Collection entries
- - -

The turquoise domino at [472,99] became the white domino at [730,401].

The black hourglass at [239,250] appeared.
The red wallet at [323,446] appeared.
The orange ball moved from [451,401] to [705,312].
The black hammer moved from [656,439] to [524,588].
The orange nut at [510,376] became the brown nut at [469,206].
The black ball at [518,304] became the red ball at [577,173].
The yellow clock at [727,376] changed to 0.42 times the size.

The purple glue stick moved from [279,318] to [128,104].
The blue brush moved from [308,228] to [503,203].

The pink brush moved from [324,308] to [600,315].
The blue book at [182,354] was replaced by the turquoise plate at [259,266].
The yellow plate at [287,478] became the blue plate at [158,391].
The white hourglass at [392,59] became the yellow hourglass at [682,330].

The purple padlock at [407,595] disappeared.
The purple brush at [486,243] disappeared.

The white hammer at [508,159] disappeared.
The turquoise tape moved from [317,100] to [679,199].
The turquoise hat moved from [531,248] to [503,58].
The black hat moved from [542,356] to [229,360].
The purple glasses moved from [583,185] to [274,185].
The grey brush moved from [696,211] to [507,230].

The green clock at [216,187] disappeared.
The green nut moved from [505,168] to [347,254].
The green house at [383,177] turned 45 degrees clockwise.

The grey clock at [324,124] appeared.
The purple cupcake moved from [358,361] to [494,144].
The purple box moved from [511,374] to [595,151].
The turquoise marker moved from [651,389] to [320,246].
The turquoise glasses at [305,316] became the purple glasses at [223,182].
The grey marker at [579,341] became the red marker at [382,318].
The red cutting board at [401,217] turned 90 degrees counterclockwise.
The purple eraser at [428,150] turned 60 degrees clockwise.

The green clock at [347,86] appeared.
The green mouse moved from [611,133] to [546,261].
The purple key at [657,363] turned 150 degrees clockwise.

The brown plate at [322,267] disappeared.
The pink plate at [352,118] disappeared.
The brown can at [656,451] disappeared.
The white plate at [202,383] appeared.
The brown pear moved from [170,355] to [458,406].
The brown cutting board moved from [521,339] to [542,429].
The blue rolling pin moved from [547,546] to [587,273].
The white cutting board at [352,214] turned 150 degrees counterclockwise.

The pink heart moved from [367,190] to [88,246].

- - -

| WORK ORDER |
Please print exactly the lines of the entries above, beginning with the line that contains "The brown cutting" and ending with the last line.

| RESULT OF THIS EXERCISE |
The brown cutting board moved from [521,339] to [542,429].
The blue rolling pin moved from [547,546] to [587,273].
The white cutting board at [352,214] turned 150 degrees counterclockwise.

The pink heart moved from [367,190] to [88,246].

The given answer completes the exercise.